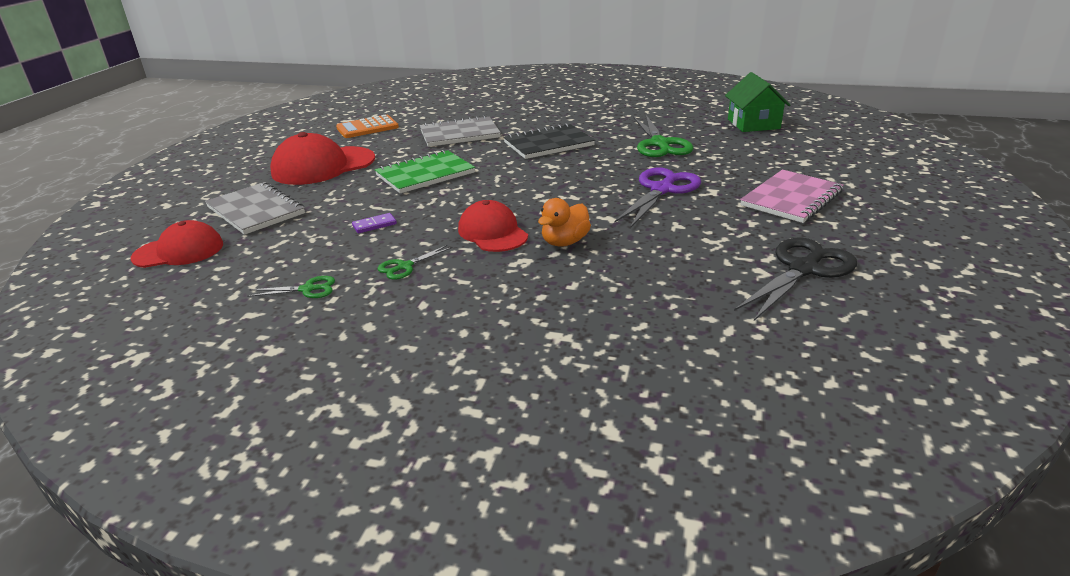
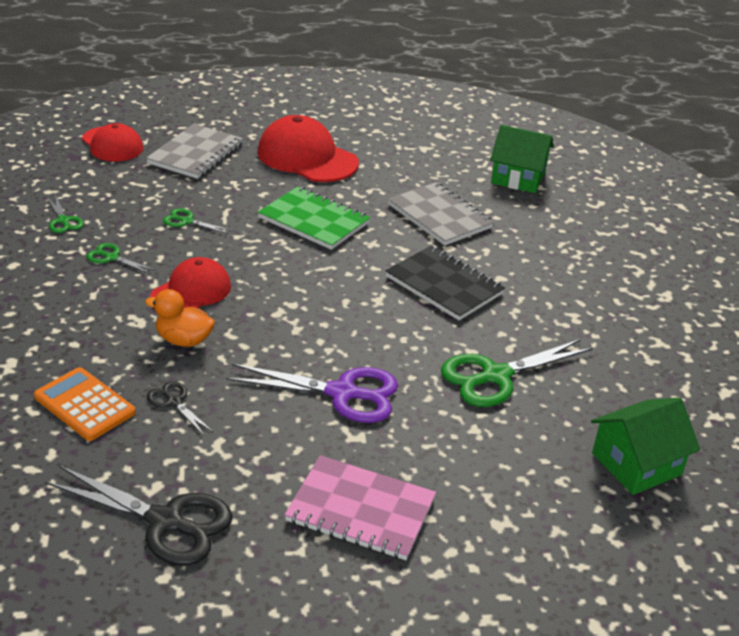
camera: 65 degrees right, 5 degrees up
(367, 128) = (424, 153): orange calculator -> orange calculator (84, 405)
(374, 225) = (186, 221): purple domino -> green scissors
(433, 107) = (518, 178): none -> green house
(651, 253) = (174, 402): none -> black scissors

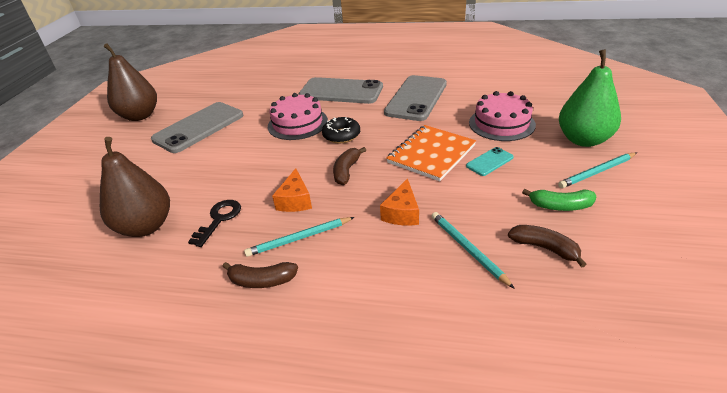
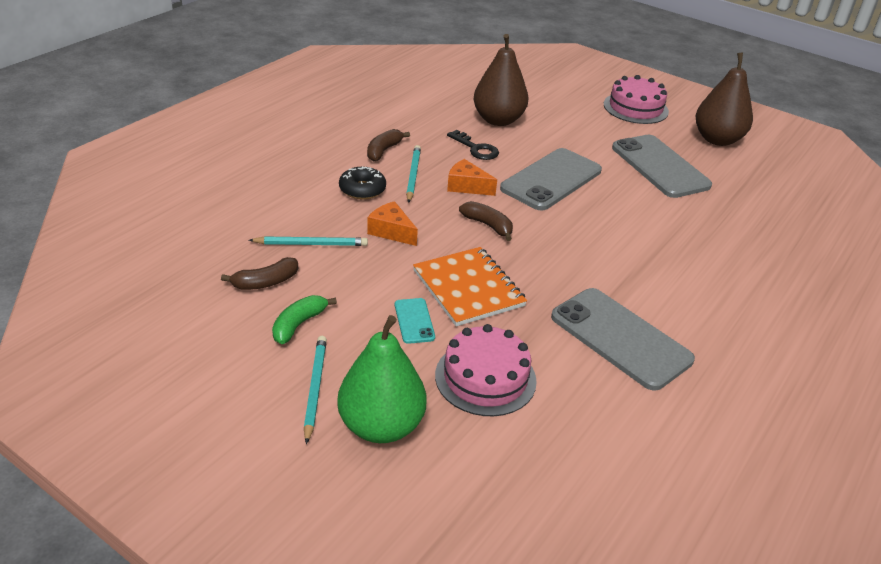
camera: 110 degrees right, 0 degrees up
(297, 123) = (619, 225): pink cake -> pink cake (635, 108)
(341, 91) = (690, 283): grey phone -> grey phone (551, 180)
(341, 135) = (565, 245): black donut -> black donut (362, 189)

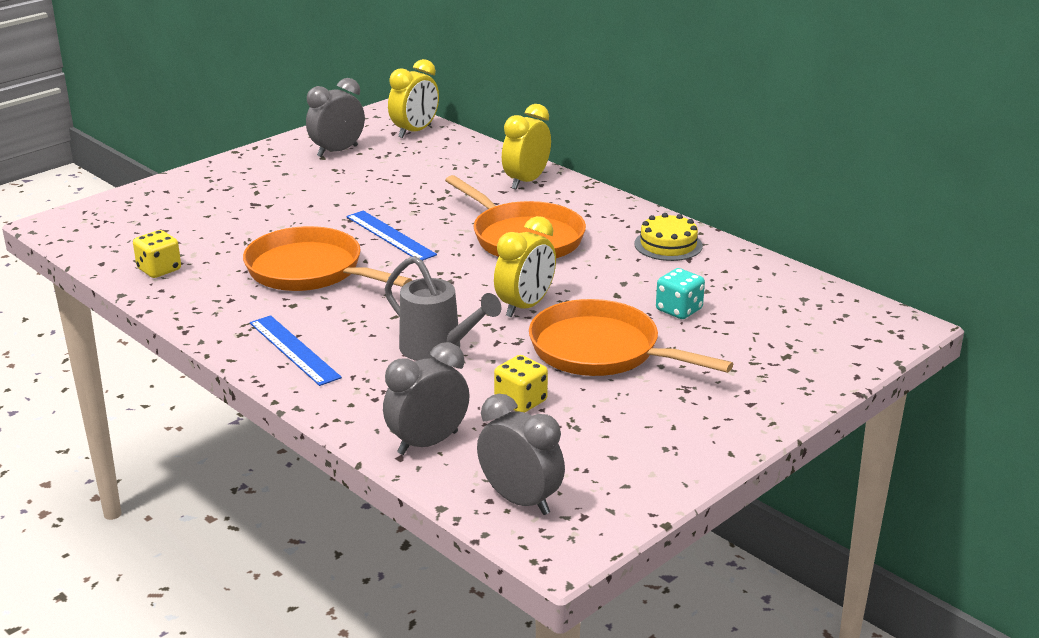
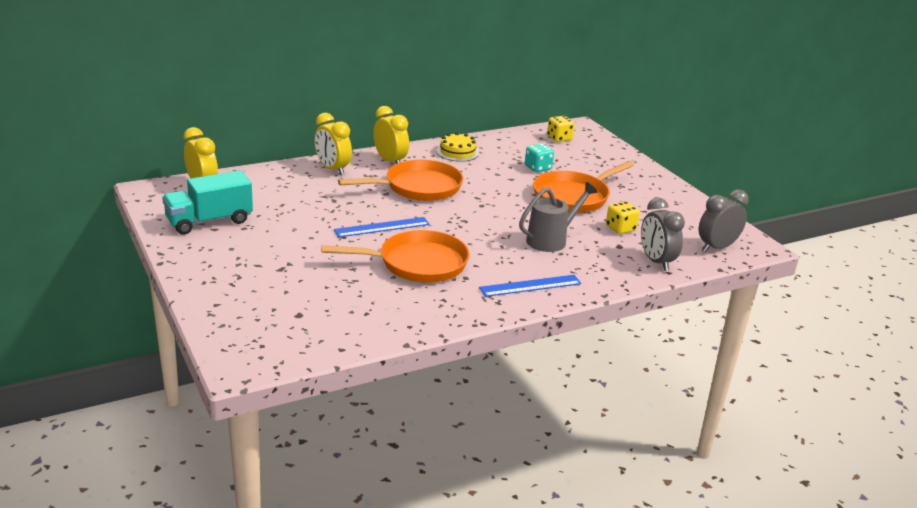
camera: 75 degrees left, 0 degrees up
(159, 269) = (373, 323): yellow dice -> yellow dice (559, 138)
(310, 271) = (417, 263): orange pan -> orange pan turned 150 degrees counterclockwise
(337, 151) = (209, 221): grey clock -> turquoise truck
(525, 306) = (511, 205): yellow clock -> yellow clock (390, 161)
_ _ _ _ _
Once the line containing "(337, 151) = (209, 221): grey" is found in the listing above, set down that line and every line after it, exactly.

(337, 151) = (209, 221): grey clock -> turquoise truck
(525, 306) = (511, 205): yellow clock -> yellow clock (390, 161)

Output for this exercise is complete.